::: EXTRACTED INFORMATION

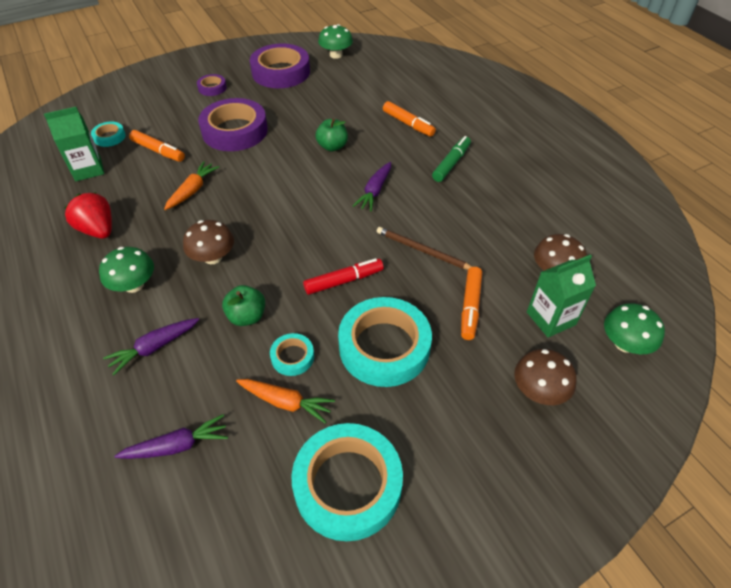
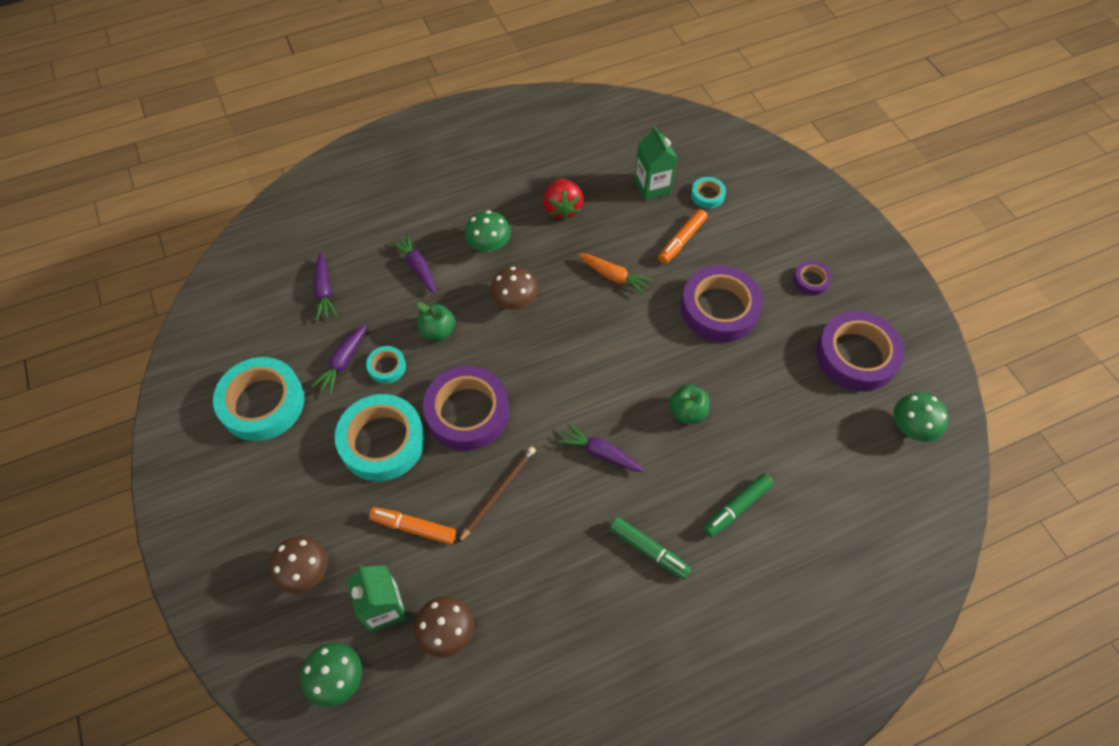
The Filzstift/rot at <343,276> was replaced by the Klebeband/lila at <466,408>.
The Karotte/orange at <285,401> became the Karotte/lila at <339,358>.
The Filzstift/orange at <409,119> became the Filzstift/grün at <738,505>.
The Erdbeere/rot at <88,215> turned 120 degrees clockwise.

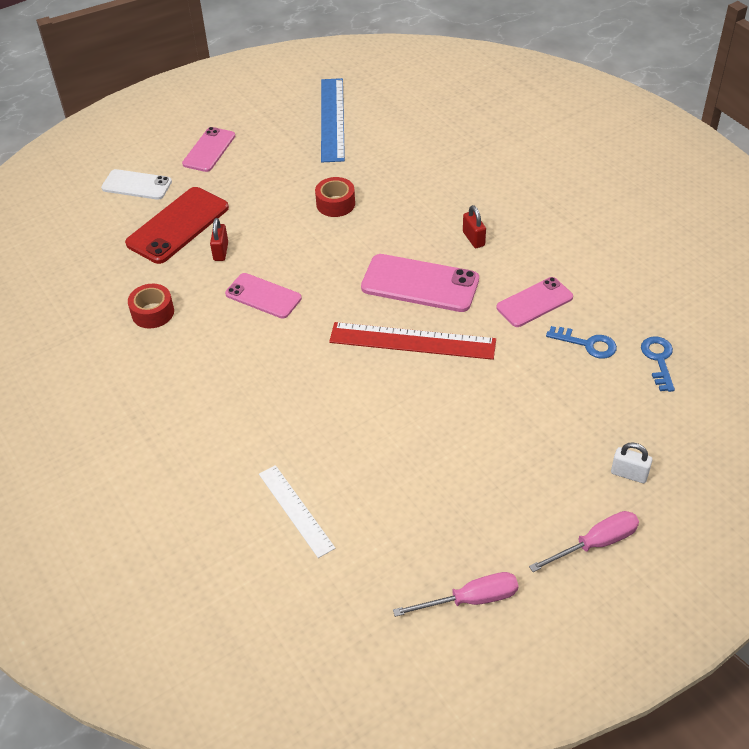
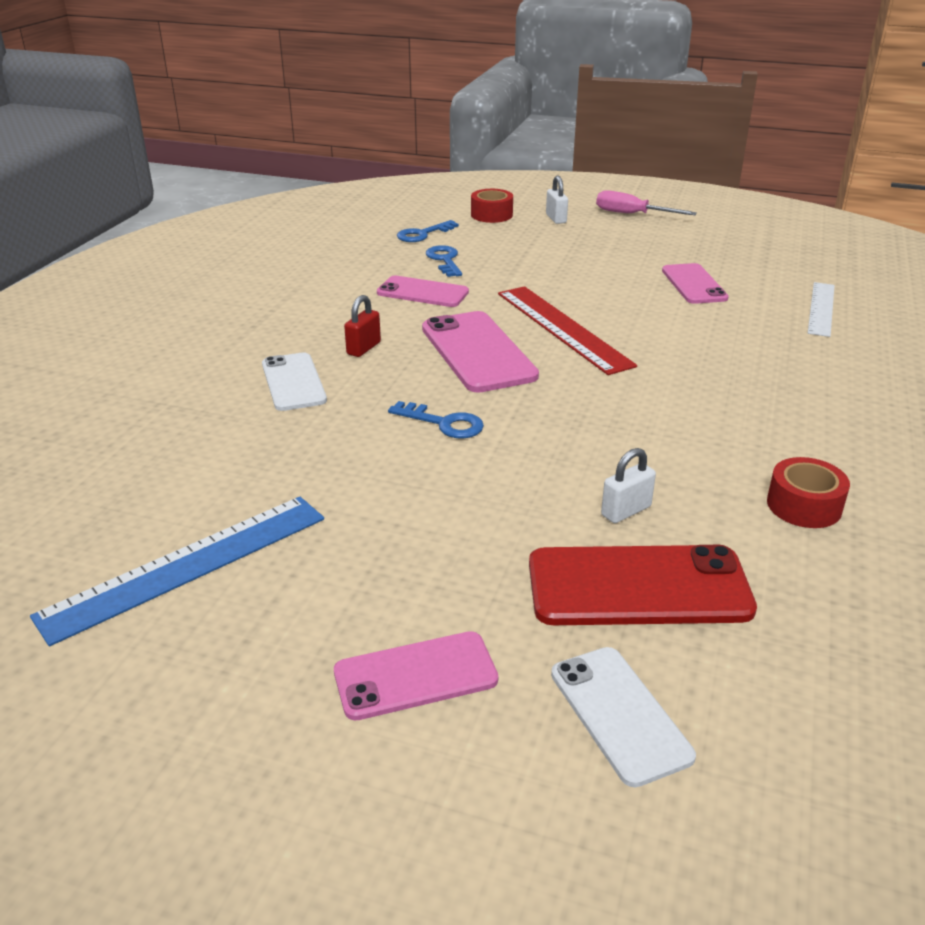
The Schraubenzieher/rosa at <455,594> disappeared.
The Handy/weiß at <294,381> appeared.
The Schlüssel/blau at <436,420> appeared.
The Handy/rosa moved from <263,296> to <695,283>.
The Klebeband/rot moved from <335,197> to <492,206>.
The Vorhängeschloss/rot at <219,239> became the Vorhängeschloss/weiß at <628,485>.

::::::

● PROBLEM TO WORK ON: Pull out all lines of the data with the string "orange".

● WRITTEN RESPONSE:
The Karotte/orange at <285,401> became the Karotte/lila at <339,358>.
The Filzstift/orange at <409,119> became the Filzstift/grün at <738,505>.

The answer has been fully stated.